- [Dataset extract]:

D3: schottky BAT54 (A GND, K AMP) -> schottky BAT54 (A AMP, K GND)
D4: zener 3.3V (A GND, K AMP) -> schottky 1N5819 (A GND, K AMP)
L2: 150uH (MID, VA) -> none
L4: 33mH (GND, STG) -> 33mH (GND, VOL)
* * *
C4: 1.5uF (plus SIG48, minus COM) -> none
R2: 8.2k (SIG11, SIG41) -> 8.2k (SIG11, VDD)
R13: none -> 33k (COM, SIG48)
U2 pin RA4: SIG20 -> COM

- [Work item]:
Retype exactly the span of lines from the one with "D3: schottky BAT54" through the one with "L4: 33mH (GND, STG) -> 33mH (GND, VOL)"; include both ends and omit the rest of the material.

- [Answer area]:
D3: schottky BAT54 (A GND, K AMP) -> schottky BAT54 (A AMP, K GND)
D4: zener 3.3V (A GND, K AMP) -> schottky 1N5819 (A GND, K AMP)
L2: 150uH (MID, VA) -> none
L4: 33mH (GND, STG) -> 33mH (GND, VOL)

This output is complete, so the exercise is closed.